*SUPPLIED INFORMATION*.
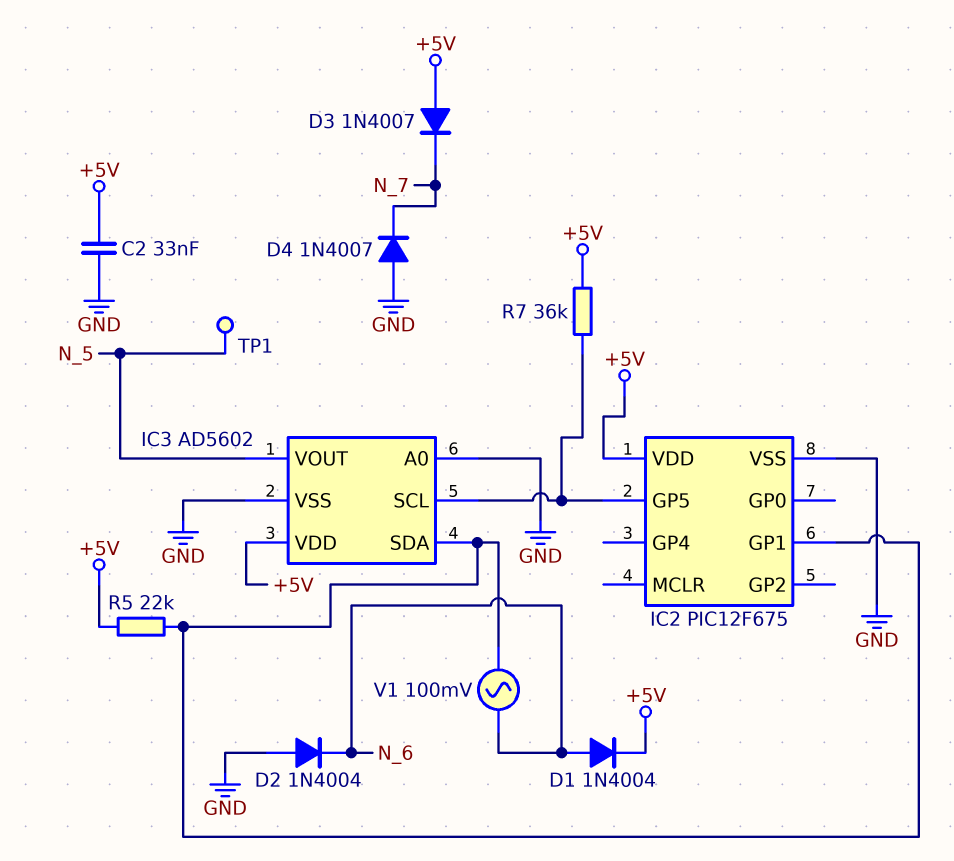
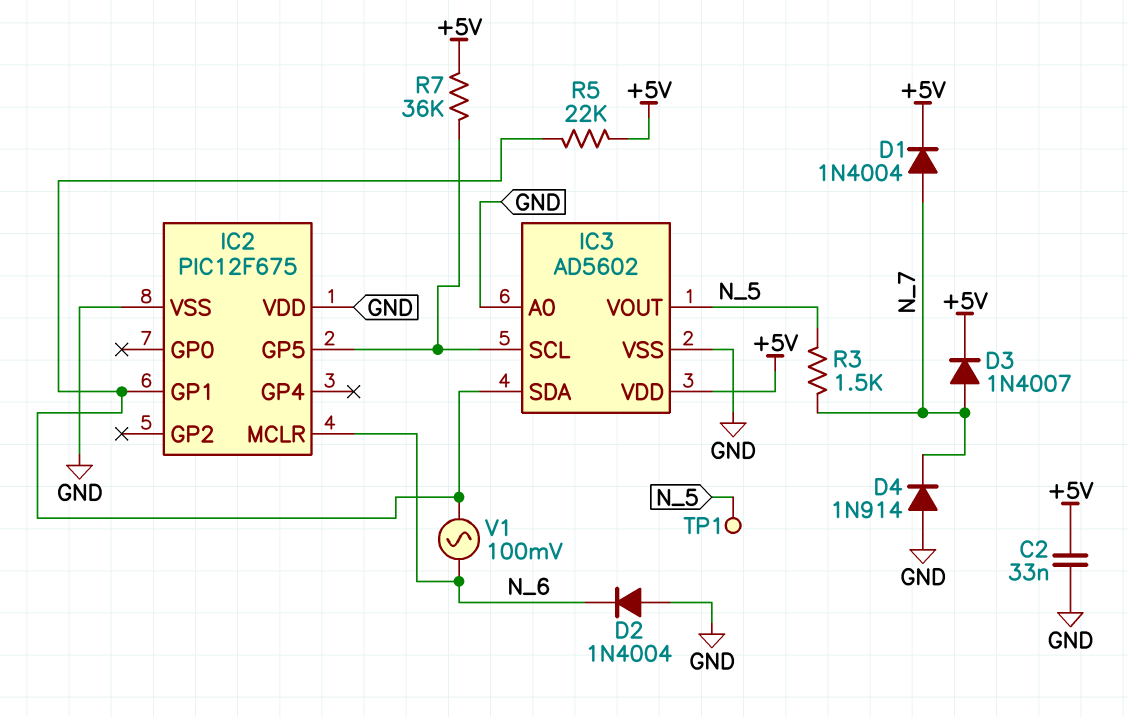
D1: diode 1N4004 (A N_6, K +5V) -> diode 1N4004 (A N_7, K +5V)
D3: diode 1N4007 (A +5V, K N_7) -> diode 1N4007 (A N_7, K +5V)
D4: diode 1N4007 (A GND, K N_7) -> diode 1N914 (A GND, K N_7)
IC2 pin MCLR: none -> N_6
IC2 pin VDD: +5V -> GND
R3: none -> 1.5k (N_5, N_7)

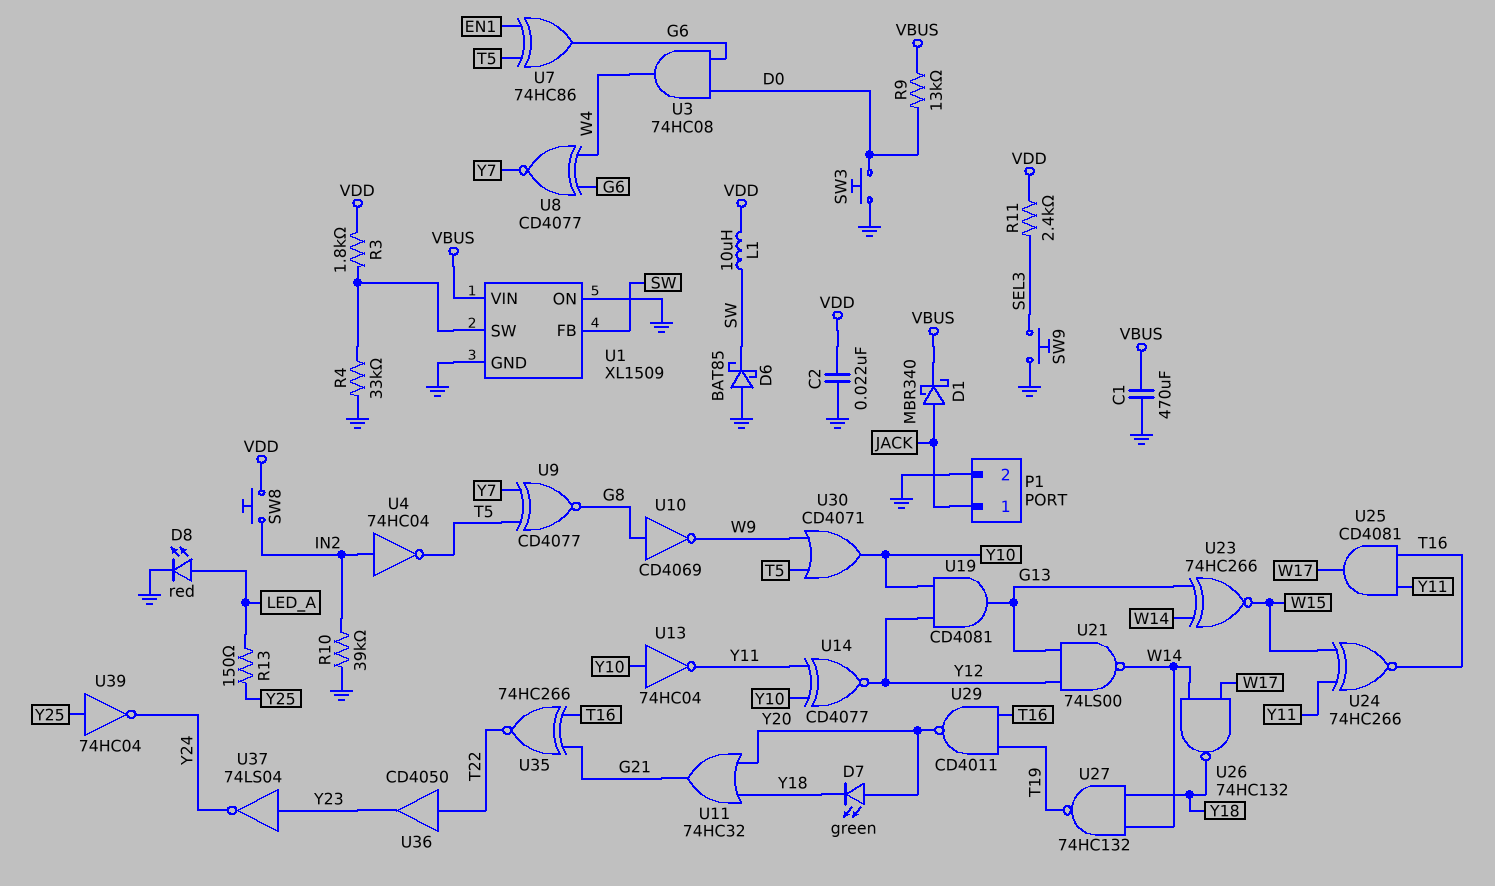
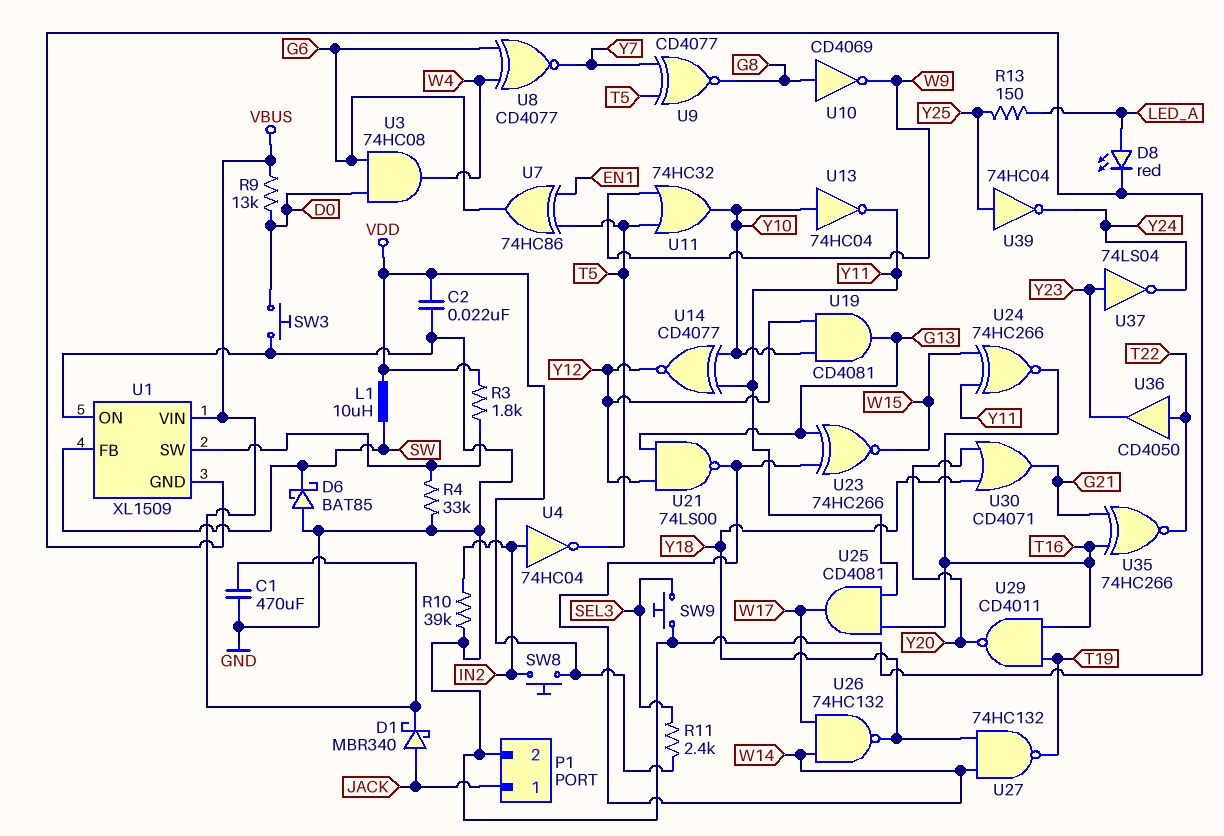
D7: LED green (A Y20, K Y18) -> none
U11: OR 74HC32 (in Y18, in Y20, out G21) -> OR 74HC32 (in T5, in W9, out Y10)
U30: OR CD4071 (in T5, in W9, out Y10) -> OR CD4071 (in Y18, in Y20, out G21)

*DIRECTIONS*. Output each record above exactly; omit the images.

*REPLY TO THE TASK*.
D1: diode 1N4004 (A N_6, K +5V) -> diode 1N4004 (A N_7, K +5V)
D3: diode 1N4007 (A +5V, K N_7) -> diode 1N4007 (A N_7, K +5V)
D4: diode 1N4007 (A GND, K N_7) -> diode 1N914 (A GND, K N_7)
IC2 pin MCLR: none -> N_6
IC2 pin VDD: +5V -> GND
R3: none -> 1.5k (N_5, N_7)

D7: LED green (A Y20, K Y18) -> none
U11: OR 74HC32 (in Y18, in Y20, out G21) -> OR 74HC32 (in T5, in W9, out Y10)
U30: OR CD4071 (in T5, in W9, out Y10) -> OR CD4071 (in Y18, in Y20, out G21)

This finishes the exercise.